BEGIN Data for this exercise
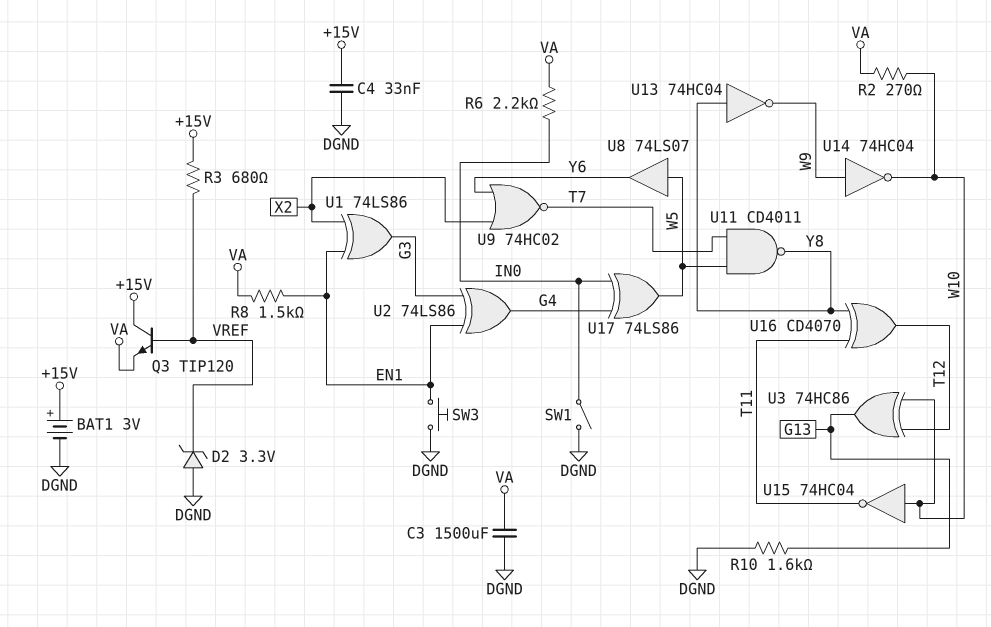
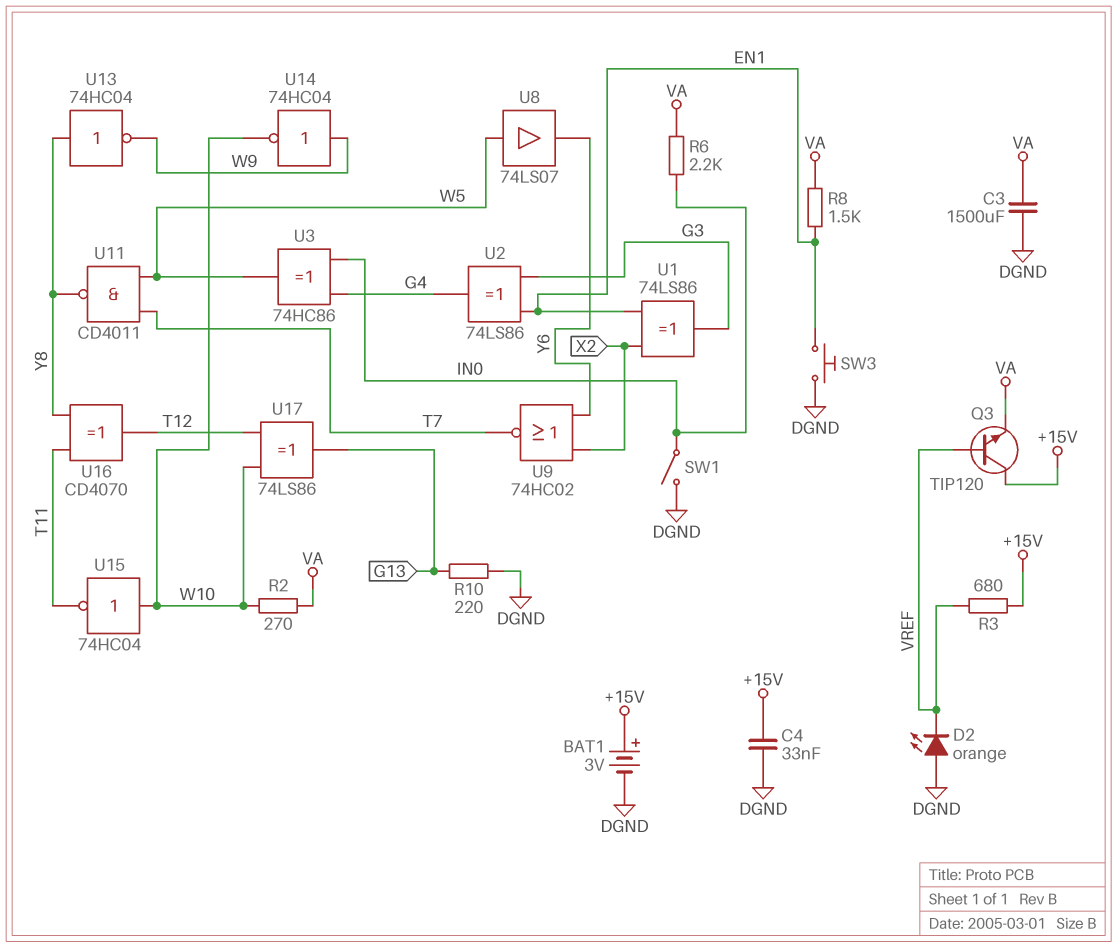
D2: zener 3.3V (A DGND, K VREF) -> LED orange (A DGND, K VREF)
R10: 1.6k (DGND, G13) -> 220 (DGND, G13)
U3: XOR 74HC86 (in T12, in W10, out G13) -> XOR 74HC86 (in G4, in IN0, out W5)
U17: XOR 74LS86 (in G4, in IN0, out W5) -> XOR 74LS86 (in T12, in W10, out G13)

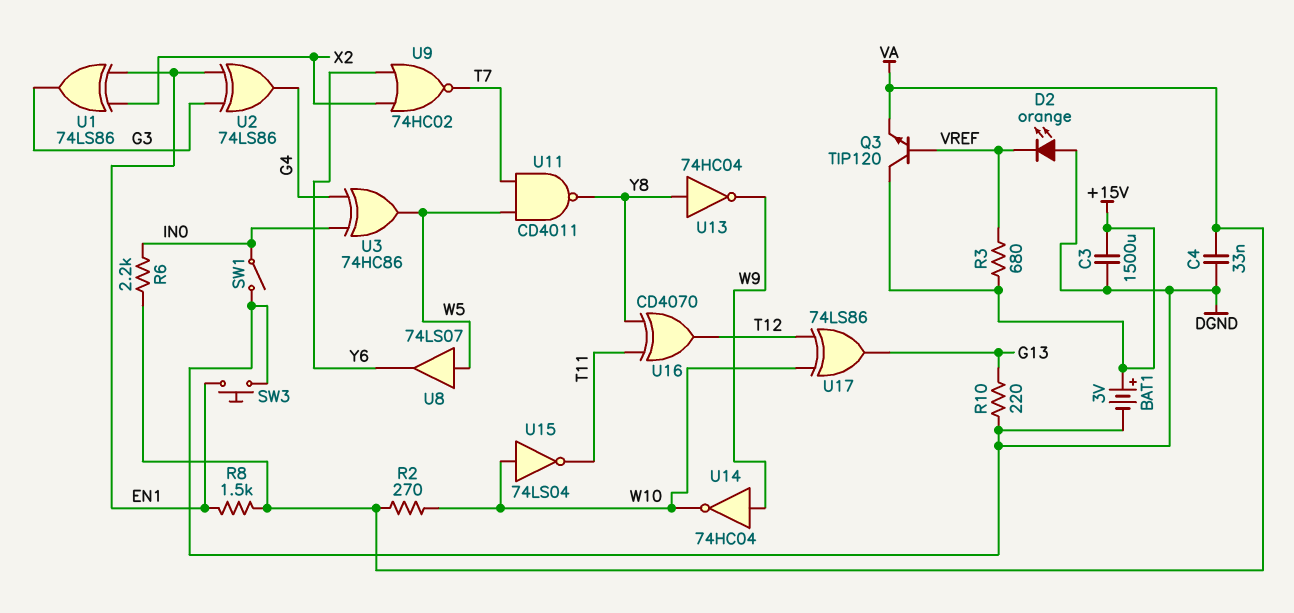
C3: 1500uF (DGND, VA) -> 1500uF (+15V, DGND)
C4: 33nF (+15V, DGND) -> 33nF (DGND, VA)
U15: NOT 74HC04 (in W10, out T11) -> NOT 74LS04 (in W10, out T11)

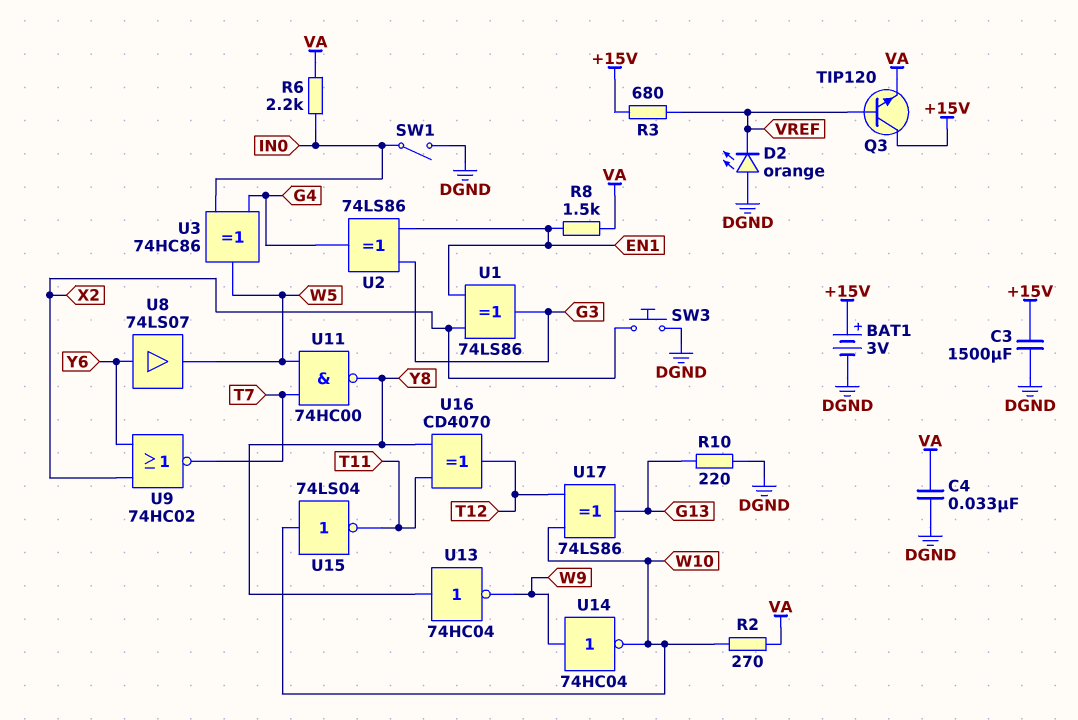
SW3: button (DGND, EN1) -> button (DGND, X2)
U8: buffer 74LS07 (in W5, out Y6) -> buffer 74LS07 (in Y6, out W5)
U11: NAND CD4011 (in T7, in W5, out Y8) -> NAND 74HC00 (in T7, in W5, out Y8)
END Data for this exercise
• **Task requirements**
The lines to write out run from the one with "U8: buffer 74LS07" through the end of the records. Give them exactly, and only them.

• **Exercise answer**
U8: buffer 74LS07 (in W5, out Y6) -> buffer 74LS07 (in Y6, out W5)
U11: NAND CD4011 (in T7, in W5, out Y8) -> NAND 74HC00 (in T7, in W5, out Y8)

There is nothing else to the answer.